>>>>
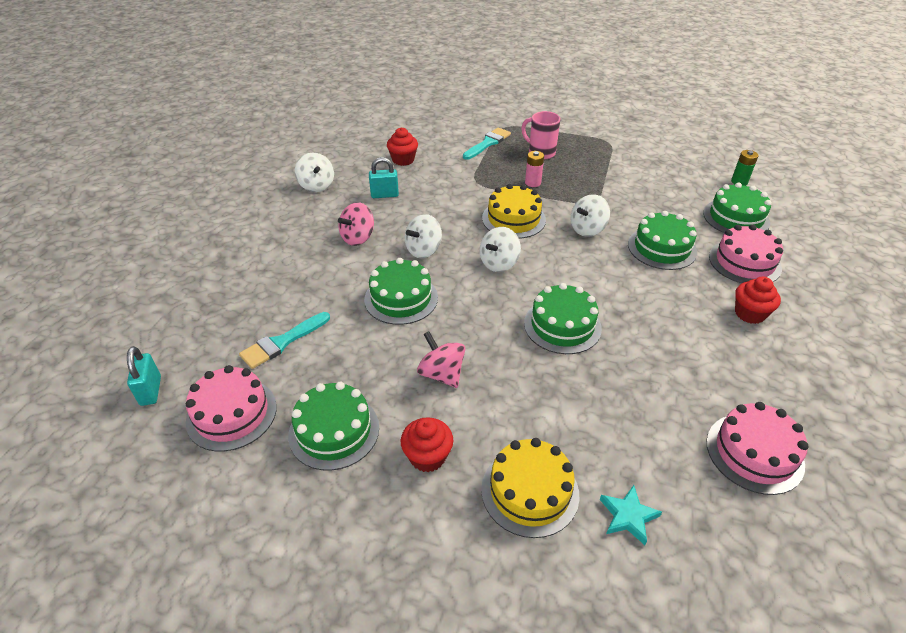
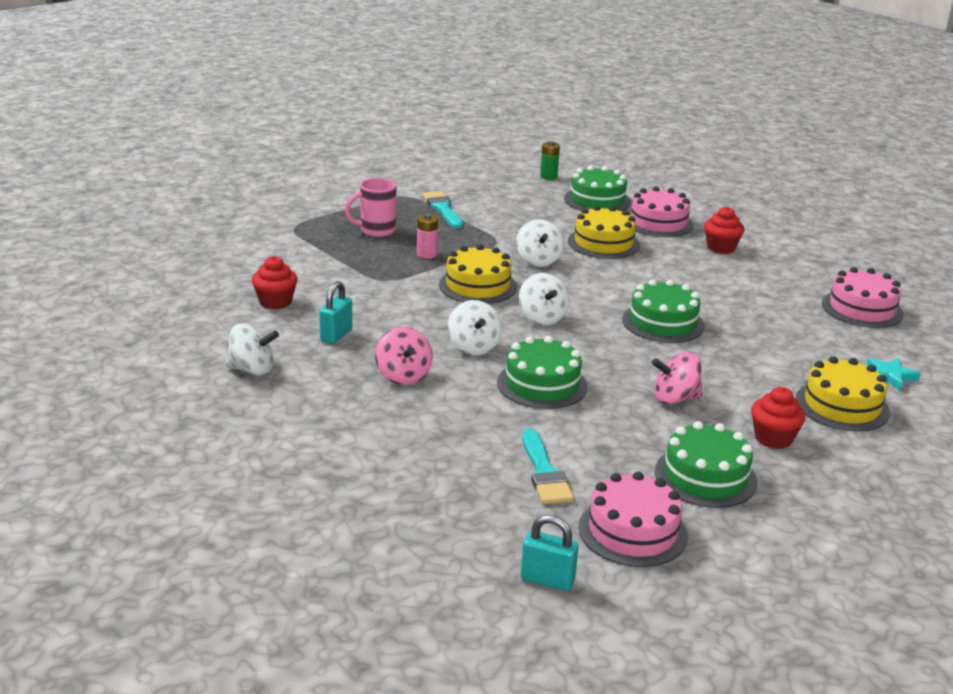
camera: 60 degrees left, 15 degrees down
(488, 143) = (314, 247): turquoise brush -> turquoise brush (442, 209)
(662, 248) = (603, 243): green cake -> yellow cake

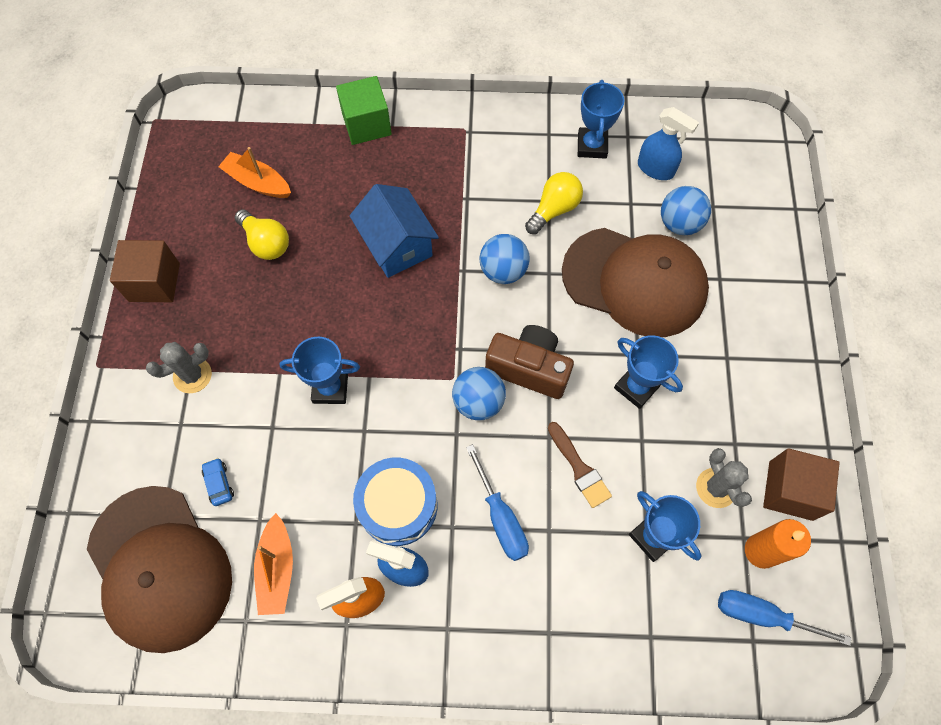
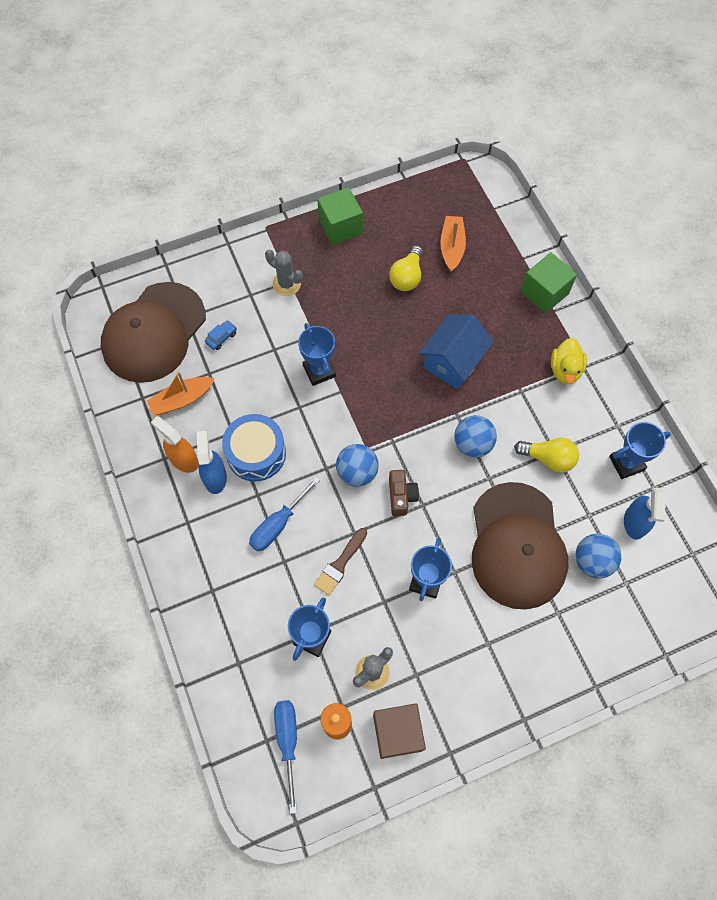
camera: 65 degrees right, 0 degrees up
(154, 282) = (340, 226): brown cube -> green cube
(465, 148) = (565, 370): none -> yellow duck
(529, 368) = (401, 496): brown camera -> brown camera, size x0.62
<<<<
== WHAT TO PRODUCE ==
Which lines of the records contain "yellow"? Show each of them.

== RESULT OF THE EXERCISE ==
(662, 248) = (603, 243): green cake -> yellow cake
(465, 148) = (565, 370): none -> yellow duck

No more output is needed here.